____ Supplied records
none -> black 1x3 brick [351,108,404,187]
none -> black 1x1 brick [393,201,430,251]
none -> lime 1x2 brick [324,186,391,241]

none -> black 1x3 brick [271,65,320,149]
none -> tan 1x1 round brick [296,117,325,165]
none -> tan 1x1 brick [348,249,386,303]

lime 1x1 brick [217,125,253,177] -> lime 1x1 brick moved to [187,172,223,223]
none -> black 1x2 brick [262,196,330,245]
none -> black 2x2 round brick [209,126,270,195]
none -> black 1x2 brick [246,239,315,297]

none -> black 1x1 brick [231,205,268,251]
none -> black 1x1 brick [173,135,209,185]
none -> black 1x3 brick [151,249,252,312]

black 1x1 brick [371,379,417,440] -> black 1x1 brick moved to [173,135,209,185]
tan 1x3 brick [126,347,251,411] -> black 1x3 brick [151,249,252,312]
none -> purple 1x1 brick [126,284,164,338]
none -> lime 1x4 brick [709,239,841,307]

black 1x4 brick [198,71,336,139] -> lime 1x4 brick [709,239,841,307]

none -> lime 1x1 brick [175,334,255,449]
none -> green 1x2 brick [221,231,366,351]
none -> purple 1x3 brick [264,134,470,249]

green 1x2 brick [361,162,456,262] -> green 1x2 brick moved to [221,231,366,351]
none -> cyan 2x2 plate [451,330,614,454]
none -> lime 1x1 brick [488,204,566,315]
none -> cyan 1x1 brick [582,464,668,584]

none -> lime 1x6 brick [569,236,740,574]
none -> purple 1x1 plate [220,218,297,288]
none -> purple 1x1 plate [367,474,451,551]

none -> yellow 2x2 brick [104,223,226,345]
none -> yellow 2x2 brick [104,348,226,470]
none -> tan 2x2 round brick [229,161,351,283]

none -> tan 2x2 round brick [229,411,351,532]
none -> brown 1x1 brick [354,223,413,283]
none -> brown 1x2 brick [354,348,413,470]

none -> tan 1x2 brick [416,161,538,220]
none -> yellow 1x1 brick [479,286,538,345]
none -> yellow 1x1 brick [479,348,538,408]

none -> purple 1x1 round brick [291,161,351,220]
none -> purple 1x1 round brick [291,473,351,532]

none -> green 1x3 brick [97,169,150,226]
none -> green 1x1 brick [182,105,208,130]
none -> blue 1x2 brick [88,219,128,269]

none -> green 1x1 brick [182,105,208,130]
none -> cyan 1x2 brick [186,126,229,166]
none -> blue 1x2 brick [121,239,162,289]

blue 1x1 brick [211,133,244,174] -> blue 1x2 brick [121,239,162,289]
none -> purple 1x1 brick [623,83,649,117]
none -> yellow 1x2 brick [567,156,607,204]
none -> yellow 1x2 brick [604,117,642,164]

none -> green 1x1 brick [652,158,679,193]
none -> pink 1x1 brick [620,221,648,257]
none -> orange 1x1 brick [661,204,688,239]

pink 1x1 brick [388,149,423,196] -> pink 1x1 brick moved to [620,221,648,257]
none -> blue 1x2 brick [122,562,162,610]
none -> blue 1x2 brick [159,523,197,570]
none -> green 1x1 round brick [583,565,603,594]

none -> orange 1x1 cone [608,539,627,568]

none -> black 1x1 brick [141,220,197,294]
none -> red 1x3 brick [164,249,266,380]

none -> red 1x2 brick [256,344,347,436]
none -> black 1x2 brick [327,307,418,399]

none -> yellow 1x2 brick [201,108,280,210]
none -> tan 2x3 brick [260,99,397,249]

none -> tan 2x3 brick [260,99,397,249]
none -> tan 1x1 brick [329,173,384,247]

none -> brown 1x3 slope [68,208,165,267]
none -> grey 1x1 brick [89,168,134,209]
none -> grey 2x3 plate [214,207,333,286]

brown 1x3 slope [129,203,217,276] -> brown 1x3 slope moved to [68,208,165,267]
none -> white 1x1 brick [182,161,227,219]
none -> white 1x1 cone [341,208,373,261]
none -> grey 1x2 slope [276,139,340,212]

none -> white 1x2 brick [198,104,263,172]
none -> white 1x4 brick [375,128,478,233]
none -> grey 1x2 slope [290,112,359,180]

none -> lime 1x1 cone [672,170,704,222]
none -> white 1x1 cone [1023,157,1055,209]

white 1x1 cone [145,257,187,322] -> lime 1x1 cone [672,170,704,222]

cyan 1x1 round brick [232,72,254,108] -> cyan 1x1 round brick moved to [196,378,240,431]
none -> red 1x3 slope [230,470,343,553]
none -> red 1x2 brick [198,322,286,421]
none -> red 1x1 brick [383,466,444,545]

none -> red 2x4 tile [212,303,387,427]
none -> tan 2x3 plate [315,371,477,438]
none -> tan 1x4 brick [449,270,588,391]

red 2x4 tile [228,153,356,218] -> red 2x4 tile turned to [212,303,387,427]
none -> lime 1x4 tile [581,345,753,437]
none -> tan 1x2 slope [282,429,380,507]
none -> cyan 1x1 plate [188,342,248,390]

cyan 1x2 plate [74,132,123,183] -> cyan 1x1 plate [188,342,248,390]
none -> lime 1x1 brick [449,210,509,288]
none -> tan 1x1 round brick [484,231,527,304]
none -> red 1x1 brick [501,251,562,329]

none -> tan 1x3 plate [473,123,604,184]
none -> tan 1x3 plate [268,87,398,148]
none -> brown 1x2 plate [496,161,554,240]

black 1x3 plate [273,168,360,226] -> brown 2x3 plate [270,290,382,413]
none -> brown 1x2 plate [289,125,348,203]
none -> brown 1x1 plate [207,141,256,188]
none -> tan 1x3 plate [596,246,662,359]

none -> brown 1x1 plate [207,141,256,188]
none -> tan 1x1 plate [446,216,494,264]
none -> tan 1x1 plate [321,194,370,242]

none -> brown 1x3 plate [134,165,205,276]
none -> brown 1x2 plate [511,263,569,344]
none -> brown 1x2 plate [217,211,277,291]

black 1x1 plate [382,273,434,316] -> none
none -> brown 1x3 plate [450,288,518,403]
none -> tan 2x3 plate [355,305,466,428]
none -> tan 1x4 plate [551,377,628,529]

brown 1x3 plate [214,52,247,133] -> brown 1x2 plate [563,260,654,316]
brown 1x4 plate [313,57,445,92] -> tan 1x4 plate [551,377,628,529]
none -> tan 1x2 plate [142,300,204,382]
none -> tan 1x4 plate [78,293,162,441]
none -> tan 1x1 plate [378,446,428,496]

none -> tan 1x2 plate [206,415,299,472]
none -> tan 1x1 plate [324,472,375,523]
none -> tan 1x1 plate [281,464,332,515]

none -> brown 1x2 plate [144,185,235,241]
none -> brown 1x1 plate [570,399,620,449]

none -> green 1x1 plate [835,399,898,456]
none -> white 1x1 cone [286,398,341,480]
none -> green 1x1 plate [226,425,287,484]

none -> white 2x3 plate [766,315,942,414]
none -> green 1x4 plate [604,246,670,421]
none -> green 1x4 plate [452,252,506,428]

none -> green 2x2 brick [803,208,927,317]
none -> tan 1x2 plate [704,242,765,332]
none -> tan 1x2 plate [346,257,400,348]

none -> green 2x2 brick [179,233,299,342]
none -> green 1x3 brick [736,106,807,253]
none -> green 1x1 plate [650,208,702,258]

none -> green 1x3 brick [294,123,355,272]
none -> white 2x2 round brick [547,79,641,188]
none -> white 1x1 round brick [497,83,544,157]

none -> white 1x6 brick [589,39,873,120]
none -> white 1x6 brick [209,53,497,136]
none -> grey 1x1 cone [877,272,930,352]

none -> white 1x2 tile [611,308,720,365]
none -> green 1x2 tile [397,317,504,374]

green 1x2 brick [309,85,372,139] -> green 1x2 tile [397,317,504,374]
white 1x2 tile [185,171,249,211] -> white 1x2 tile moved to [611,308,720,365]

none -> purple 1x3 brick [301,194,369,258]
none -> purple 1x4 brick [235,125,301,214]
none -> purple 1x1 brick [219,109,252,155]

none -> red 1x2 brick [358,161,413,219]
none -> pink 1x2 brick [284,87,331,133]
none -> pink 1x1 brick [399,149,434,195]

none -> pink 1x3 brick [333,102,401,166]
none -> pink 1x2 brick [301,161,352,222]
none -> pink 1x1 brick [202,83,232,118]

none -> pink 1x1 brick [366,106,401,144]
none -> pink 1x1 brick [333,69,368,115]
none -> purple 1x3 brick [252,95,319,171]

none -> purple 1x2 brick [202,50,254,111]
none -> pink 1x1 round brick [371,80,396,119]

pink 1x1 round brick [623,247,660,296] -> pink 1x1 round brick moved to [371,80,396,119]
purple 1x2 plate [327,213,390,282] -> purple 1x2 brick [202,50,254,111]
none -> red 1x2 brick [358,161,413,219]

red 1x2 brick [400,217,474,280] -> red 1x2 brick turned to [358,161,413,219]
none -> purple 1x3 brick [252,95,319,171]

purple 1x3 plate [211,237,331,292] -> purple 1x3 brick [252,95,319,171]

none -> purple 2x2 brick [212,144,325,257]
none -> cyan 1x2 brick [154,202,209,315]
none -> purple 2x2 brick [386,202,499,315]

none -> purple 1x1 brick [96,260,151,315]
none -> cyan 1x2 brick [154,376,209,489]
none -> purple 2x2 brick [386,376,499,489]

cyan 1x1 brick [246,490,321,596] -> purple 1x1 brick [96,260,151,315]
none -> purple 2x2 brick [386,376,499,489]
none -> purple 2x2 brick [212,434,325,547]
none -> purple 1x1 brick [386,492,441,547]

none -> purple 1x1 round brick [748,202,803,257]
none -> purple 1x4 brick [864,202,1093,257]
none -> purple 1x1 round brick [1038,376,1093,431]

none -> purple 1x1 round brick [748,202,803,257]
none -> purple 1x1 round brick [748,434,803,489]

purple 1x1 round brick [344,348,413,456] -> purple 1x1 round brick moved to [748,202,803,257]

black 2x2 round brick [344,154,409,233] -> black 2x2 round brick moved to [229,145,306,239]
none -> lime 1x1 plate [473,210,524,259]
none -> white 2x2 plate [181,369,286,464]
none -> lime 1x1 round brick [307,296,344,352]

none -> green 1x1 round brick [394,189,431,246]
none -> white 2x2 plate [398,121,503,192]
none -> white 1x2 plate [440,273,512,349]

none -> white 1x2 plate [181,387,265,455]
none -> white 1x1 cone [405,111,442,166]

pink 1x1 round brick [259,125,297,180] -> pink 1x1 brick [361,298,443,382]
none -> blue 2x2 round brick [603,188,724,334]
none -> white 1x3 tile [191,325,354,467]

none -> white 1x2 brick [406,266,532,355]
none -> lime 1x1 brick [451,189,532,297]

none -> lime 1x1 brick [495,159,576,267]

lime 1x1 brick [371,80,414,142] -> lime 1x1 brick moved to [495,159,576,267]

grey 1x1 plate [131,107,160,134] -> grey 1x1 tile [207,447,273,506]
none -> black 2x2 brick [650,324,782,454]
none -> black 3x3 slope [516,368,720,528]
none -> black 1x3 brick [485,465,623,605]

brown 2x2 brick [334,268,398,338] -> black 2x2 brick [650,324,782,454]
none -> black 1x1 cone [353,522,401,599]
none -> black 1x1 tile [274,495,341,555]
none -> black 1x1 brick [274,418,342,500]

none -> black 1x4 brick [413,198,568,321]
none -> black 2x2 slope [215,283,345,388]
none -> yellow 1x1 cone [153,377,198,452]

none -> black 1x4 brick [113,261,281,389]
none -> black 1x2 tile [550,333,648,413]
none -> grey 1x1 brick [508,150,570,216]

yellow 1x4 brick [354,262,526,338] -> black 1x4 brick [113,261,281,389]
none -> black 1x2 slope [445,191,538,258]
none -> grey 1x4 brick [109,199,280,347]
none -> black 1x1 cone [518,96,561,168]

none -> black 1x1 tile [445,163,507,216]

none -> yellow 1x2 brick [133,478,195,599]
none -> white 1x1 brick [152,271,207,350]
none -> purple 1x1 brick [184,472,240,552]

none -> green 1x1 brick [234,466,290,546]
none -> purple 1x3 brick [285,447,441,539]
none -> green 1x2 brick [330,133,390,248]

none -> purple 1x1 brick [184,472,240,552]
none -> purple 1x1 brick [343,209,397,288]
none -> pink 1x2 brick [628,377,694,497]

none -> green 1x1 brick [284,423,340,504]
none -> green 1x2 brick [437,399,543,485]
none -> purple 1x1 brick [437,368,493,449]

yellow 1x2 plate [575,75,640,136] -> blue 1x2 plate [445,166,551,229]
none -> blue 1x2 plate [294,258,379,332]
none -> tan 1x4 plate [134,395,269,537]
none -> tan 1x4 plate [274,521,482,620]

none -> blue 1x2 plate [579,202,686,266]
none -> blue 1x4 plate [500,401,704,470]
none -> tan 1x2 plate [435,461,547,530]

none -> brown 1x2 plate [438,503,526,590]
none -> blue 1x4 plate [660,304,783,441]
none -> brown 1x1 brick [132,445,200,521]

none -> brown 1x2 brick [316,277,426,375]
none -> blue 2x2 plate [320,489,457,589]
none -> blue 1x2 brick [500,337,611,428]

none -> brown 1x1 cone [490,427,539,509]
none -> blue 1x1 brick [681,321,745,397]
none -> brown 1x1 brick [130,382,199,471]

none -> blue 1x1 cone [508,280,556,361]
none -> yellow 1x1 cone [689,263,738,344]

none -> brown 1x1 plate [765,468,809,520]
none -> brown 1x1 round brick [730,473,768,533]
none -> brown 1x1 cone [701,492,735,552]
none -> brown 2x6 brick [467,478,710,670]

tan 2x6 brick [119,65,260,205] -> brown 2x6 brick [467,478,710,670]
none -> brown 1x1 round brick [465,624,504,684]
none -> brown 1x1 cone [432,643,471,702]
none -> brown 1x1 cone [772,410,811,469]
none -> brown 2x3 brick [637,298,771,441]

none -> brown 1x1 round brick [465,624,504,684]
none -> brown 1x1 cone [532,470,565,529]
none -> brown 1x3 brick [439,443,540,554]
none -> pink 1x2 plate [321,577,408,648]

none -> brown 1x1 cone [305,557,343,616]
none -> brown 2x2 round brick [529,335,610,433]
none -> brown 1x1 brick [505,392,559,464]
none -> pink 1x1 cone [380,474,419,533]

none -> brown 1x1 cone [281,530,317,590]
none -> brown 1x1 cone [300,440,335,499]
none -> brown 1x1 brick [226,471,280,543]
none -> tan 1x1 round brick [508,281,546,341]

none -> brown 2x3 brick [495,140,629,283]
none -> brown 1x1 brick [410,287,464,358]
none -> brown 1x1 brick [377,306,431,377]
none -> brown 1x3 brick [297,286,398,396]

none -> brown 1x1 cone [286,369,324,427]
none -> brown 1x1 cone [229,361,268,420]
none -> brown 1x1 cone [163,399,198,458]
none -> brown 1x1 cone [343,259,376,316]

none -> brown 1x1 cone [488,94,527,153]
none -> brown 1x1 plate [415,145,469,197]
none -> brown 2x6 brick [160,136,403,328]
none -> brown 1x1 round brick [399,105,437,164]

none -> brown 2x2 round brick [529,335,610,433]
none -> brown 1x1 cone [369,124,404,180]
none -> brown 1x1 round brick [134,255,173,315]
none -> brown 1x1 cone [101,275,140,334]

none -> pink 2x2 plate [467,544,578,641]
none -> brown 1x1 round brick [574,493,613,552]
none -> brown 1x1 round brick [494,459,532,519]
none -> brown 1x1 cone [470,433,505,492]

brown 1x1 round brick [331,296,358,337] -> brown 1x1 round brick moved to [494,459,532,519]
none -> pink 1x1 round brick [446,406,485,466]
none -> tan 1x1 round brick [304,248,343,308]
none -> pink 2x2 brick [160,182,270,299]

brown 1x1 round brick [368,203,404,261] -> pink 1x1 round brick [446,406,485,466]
________
_Exercise prompt_: Scan the entries above for the line containing "none -> yellow 1x1 cone [153,377,198,452]", and copy it and all lines after it exactly, down to and including the line containing "none -> blue 1x4 plate [500,401,704,470]".

_Task answer_:
none -> yellow 1x1 cone [153,377,198,452]

none -> black 1x4 brick [113,261,281,389]
none -> black 1x2 tile [550,333,648,413]
none -> grey 1x1 brick [508,150,570,216]

yellow 1x4 brick [354,262,526,338] -> black 1x4 brick [113,261,281,389]
none -> black 1x2 slope [445,191,538,258]
none -> grey 1x4 brick [109,199,280,347]
none -> black 1x1 cone [518,96,561,168]

none -> black 1x1 tile [445,163,507,216]

none -> yellow 1x2 brick [133,478,195,599]
none -> white 1x1 brick [152,271,207,350]
none -> purple 1x1 brick [184,472,240,552]

none -> green 1x1 brick [234,466,290,546]
none -> purple 1x3 brick [285,447,441,539]
none -> green 1x2 brick [330,133,390,248]

none -> purple 1x1 brick [184,472,240,552]
none -> purple 1x1 brick [343,209,397,288]
none -> pink 1x2 brick [628,377,694,497]

none -> green 1x1 brick [284,423,340,504]
none -> green 1x2 brick [437,399,543,485]
none -> purple 1x1 brick [437,368,493,449]

yellow 1x2 plate [575,75,640,136] -> blue 1x2 plate [445,166,551,229]
none -> blue 1x2 plate [294,258,379,332]
none -> tan 1x4 plate [134,395,269,537]
none -> tan 1x4 plate [274,521,482,620]

none -> blue 1x2 plate [579,202,686,266]
none -> blue 1x4 plate [500,401,704,470]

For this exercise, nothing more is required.